-- Opening Marker --

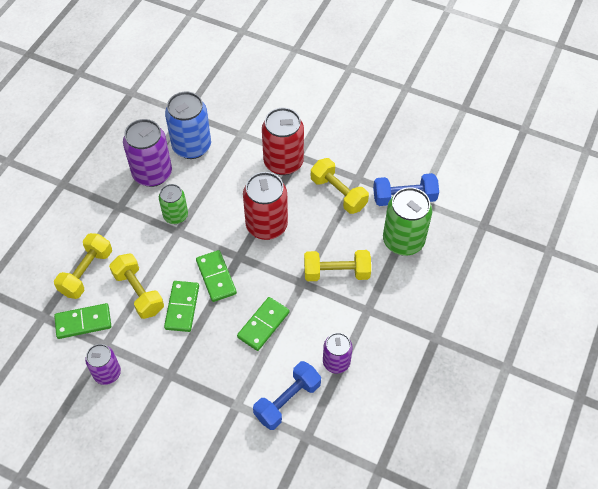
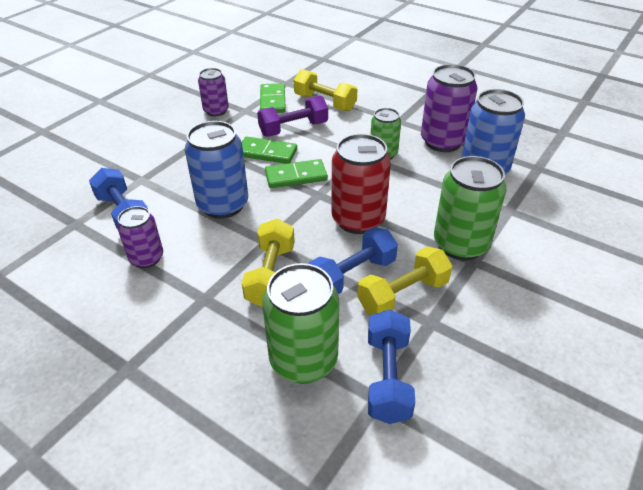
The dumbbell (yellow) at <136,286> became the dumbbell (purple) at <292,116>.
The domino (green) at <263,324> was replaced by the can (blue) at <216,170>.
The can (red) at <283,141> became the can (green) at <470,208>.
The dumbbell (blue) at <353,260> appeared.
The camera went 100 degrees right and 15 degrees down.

-- Closing Marker --

* _Required action_: Please print all the lines above exactly as given and leave out every picture.

* _Expected answer_:
The dumbbell (yellow) at <136,286> became the dumbbell (purple) at <292,116>.
The domino (green) at <263,324> was replaced by the can (blue) at <216,170>.
The can (red) at <283,141> became the can (green) at <470,208>.
The dumbbell (blue) at <353,260> appeared.
The camera went 100 degrees right and 15 degrees down.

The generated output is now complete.